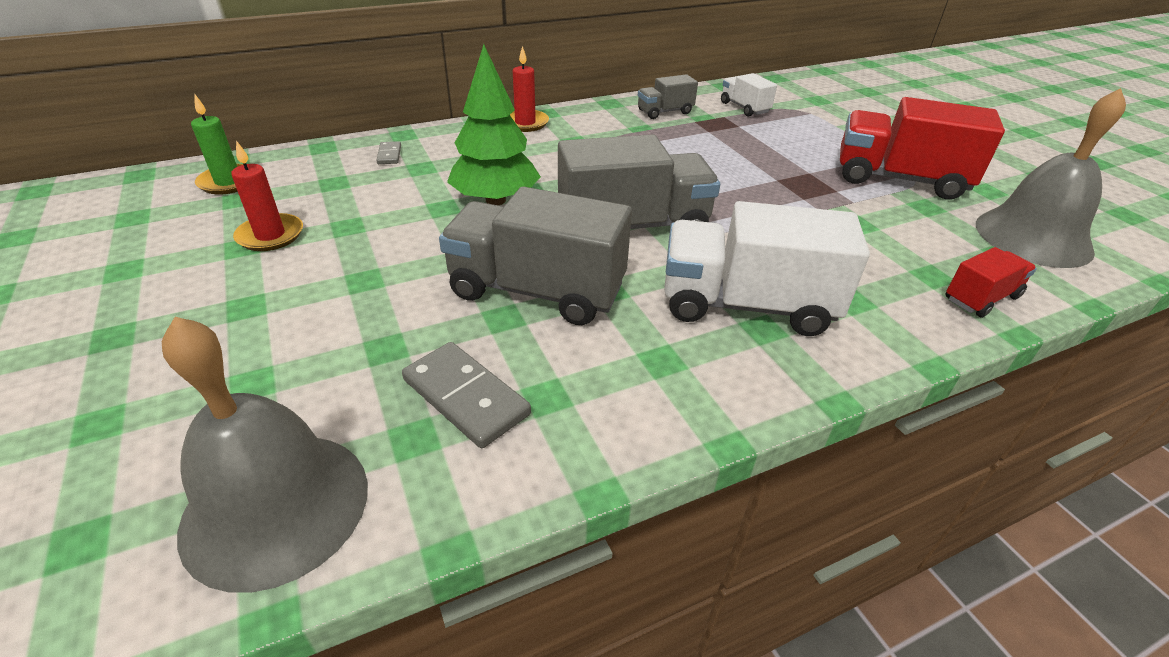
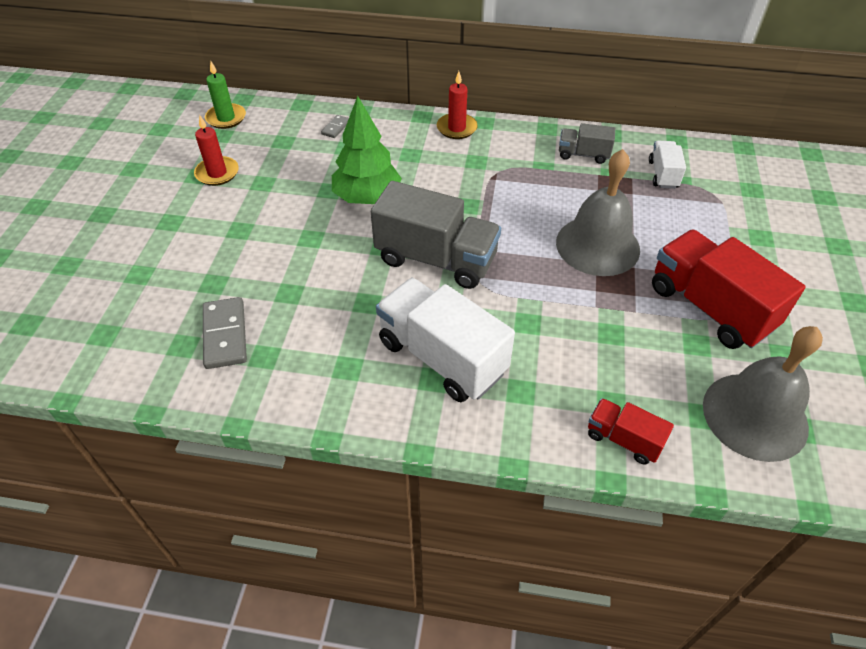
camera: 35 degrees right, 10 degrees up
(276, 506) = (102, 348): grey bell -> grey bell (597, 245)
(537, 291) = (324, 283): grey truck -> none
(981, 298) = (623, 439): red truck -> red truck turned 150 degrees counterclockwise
☆ ☆ ☆ ☆ ☆ ☆ ☆
> _Assignment_
Wherever the string "degrees" occurs in the data, copy the line that holds it.

> _Result of the task_
camera: 35 degrees right, 10 degrees up
(981, 298) = (623, 439): red truck -> red truck turned 150 degrees counterclockwise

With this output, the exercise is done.